[Opening DATA SUPPLIED section]

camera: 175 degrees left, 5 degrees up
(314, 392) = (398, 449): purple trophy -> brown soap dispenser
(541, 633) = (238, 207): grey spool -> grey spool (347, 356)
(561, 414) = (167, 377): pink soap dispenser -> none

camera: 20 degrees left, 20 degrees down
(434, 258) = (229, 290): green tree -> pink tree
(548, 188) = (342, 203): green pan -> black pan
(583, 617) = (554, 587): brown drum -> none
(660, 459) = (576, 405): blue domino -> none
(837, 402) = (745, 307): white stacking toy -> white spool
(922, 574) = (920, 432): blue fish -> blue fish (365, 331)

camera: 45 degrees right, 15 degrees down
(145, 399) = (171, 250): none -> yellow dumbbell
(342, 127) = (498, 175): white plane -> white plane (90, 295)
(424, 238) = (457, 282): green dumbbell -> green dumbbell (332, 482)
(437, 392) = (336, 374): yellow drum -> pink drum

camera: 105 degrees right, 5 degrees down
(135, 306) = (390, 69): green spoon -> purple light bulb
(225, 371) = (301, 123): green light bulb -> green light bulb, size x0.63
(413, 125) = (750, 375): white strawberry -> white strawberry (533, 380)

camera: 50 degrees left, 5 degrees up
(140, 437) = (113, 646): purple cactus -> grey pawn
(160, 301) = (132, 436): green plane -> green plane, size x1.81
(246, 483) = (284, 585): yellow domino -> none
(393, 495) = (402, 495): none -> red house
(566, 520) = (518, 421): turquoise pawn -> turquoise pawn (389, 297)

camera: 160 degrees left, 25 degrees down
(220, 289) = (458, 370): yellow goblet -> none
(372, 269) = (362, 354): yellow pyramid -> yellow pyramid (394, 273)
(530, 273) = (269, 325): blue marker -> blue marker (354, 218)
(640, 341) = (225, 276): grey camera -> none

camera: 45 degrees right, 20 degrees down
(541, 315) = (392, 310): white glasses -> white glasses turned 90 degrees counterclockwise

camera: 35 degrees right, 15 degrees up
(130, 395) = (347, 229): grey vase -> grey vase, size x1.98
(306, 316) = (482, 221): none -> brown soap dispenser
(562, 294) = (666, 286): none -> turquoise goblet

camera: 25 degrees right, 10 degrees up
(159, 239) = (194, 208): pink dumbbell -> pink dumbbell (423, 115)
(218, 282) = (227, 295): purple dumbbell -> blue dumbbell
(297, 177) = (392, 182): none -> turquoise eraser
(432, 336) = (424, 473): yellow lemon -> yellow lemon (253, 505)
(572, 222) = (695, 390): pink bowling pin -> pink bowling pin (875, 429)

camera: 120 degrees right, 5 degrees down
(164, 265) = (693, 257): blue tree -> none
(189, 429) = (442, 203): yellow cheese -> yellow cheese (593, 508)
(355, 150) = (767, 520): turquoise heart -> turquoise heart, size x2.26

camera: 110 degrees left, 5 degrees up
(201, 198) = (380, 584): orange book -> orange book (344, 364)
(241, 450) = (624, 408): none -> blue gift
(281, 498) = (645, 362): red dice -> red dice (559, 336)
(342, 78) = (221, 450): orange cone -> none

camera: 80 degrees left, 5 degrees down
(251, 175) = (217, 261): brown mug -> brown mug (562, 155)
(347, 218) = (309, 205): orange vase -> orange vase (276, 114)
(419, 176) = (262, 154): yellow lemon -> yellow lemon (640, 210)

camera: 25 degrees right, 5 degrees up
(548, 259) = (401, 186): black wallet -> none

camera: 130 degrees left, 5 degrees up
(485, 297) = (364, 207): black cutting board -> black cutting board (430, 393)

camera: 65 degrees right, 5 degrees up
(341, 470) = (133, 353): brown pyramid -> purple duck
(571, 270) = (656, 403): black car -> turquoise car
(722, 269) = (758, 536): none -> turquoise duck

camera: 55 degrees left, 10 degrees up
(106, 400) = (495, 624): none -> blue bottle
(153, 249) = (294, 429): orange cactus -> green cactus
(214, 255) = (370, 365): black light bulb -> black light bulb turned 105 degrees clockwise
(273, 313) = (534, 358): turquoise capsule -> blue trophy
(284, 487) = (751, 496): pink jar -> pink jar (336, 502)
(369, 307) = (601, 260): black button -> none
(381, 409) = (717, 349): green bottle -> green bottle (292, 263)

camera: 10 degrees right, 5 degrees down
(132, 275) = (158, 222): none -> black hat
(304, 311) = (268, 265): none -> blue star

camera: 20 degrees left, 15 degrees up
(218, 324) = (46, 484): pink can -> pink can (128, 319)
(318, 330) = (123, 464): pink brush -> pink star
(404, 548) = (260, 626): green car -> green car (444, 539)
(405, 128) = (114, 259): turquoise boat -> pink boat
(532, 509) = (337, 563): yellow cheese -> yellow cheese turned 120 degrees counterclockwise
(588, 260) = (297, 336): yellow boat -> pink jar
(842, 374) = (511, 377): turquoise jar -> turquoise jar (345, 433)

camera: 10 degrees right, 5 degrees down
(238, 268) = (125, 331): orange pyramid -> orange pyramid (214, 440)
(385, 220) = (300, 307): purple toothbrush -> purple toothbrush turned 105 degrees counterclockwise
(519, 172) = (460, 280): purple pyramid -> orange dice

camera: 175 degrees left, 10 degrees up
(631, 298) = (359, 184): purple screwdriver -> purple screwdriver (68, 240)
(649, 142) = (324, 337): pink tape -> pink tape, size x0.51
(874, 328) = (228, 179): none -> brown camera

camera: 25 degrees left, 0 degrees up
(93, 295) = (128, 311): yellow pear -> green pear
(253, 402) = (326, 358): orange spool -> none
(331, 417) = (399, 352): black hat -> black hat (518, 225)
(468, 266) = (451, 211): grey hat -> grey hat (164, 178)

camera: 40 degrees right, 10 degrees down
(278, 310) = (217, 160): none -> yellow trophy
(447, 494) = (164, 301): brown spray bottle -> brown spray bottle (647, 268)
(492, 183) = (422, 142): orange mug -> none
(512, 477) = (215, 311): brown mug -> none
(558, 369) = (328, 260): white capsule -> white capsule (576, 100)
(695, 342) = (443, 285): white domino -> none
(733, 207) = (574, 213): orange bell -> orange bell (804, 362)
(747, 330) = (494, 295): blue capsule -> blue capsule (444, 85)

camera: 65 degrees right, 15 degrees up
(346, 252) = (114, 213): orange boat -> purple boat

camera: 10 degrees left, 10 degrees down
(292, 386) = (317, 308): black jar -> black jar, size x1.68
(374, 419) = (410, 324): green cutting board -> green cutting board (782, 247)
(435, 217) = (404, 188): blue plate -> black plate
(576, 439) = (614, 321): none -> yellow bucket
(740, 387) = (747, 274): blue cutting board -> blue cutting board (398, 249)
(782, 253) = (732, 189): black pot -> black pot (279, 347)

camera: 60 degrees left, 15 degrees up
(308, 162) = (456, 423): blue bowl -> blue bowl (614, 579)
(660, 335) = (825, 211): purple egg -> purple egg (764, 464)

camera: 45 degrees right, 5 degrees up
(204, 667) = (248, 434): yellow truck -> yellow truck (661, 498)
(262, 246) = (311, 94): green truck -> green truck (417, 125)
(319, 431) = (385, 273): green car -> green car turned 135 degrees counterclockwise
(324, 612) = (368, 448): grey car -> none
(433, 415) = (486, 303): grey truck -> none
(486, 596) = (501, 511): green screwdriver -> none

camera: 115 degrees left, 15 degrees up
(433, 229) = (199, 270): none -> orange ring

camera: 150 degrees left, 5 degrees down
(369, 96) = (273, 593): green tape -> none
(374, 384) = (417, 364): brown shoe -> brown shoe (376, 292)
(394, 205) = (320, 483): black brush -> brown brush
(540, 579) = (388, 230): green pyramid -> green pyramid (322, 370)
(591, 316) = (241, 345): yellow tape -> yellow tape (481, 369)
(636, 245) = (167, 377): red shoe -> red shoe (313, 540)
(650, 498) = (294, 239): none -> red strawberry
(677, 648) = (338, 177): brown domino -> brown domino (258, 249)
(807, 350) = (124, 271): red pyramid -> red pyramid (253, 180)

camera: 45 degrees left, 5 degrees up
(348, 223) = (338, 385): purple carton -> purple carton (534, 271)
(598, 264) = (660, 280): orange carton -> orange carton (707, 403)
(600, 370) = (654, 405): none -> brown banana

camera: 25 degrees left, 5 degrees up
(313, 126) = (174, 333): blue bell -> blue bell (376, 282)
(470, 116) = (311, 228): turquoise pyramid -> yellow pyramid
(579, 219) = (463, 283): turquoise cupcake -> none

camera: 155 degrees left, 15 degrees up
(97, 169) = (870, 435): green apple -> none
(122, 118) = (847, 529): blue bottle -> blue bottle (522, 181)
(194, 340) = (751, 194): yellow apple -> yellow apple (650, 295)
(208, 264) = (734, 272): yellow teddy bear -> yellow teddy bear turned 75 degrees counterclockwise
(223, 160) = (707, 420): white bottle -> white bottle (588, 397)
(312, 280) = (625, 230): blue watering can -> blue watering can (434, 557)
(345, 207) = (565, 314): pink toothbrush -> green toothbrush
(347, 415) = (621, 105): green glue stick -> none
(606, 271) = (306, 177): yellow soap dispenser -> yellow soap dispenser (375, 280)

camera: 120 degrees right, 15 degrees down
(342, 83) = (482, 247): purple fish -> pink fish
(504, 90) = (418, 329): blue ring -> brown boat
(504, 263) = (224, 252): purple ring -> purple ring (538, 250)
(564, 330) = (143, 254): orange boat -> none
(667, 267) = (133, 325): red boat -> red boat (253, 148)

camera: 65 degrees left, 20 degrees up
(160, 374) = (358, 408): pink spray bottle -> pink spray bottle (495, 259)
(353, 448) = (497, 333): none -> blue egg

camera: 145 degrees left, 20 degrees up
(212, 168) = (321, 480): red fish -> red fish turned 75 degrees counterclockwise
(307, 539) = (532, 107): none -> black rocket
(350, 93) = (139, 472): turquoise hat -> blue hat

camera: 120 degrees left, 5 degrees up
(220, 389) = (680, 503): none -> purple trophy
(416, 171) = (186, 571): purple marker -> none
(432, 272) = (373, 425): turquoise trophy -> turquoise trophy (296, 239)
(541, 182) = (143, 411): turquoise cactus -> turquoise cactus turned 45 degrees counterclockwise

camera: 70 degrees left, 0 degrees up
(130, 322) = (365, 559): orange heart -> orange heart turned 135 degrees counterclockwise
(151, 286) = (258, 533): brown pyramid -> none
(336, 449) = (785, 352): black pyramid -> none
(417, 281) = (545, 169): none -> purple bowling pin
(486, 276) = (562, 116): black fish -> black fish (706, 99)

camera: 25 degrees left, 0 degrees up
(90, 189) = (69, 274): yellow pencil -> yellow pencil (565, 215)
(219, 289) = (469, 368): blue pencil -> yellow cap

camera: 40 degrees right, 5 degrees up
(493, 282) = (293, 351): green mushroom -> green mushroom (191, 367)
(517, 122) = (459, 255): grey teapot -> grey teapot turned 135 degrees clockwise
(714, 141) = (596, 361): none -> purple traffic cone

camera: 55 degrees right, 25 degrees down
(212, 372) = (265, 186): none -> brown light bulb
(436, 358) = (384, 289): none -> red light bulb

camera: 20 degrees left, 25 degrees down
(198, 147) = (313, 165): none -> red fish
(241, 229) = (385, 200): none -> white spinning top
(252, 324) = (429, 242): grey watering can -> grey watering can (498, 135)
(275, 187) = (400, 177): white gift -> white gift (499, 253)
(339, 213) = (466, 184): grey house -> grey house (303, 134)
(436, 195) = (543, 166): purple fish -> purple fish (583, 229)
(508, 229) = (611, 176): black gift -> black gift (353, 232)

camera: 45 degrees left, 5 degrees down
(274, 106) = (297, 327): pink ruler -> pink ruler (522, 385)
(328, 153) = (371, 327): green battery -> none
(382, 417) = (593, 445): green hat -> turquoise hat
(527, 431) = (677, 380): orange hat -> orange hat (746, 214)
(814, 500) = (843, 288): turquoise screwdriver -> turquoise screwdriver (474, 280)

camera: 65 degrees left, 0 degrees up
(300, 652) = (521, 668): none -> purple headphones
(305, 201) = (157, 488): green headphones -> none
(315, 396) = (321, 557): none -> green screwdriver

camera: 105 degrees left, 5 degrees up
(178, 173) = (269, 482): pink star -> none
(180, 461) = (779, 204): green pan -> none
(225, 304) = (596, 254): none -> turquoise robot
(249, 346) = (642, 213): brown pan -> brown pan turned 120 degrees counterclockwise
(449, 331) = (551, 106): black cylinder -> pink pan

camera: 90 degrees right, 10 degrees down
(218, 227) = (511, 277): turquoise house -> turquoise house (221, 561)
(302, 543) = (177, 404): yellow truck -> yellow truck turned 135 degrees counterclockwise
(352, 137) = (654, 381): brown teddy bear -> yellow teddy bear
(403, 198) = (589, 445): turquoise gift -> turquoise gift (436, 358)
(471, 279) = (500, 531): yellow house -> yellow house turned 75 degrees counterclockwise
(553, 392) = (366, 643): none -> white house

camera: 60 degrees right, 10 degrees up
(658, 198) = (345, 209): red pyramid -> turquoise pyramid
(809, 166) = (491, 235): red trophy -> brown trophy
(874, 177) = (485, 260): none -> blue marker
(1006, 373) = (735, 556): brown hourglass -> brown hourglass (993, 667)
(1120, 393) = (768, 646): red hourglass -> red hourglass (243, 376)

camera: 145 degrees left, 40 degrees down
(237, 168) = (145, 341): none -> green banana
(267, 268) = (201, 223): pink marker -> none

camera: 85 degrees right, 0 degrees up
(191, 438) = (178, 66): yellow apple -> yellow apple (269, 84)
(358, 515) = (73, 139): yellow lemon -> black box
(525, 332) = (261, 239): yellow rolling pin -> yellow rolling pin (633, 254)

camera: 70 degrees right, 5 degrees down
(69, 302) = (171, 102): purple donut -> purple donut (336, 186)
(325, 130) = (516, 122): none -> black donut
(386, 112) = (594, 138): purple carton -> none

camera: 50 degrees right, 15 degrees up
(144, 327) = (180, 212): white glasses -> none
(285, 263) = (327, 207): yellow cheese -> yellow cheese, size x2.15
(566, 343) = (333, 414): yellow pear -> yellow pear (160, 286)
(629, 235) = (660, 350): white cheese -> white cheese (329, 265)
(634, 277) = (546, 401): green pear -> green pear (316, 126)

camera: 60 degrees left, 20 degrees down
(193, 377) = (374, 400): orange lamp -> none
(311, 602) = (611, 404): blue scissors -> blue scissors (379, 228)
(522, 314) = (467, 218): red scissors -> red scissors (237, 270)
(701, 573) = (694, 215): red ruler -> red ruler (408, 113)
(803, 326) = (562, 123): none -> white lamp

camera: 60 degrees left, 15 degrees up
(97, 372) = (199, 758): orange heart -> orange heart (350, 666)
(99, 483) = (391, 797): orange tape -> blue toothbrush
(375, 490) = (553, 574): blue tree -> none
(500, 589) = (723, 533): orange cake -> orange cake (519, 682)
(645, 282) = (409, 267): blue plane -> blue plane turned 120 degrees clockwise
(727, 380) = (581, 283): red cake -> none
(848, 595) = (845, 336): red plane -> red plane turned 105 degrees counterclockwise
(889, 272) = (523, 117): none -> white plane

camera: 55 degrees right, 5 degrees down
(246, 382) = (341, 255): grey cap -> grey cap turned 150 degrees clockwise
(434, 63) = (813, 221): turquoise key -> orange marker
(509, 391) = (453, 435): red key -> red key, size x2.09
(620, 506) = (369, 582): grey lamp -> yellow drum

[Closing DATA SUPPLIED section]

_INSTRUCTIONS TO FOLLOW_
Output an exact copy of the lines from the one holding "(97, 372) = (199, 758): orange" to the last line of the data, inclusive, and nothing beyond that range.

_ANSWER SECTION_
(97, 372) = (199, 758): orange heart -> orange heart (350, 666)
(99, 483) = (391, 797): orange tape -> blue toothbrush
(375, 490) = (553, 574): blue tree -> none
(500, 589) = (723, 533): orange cake -> orange cake (519, 682)
(645, 282) = (409, 267): blue plane -> blue plane turned 120 degrees clockwise
(727, 380) = (581, 283): red cake -> none
(848, 595) = (845, 336): red plane -> red plane turned 105 degrees counterclockwise
(889, 272) = (523, 117): none -> white plane

camera: 55 degrees right, 5 degrees down
(246, 382) = (341, 255): grey cap -> grey cap turned 150 degrees clockwise
(434, 63) = (813, 221): turquoise key -> orange marker
(509, 391) = (453, 435): red key -> red key, size x2.09
(620, 506) = (369, 582): grey lamp -> yellow drum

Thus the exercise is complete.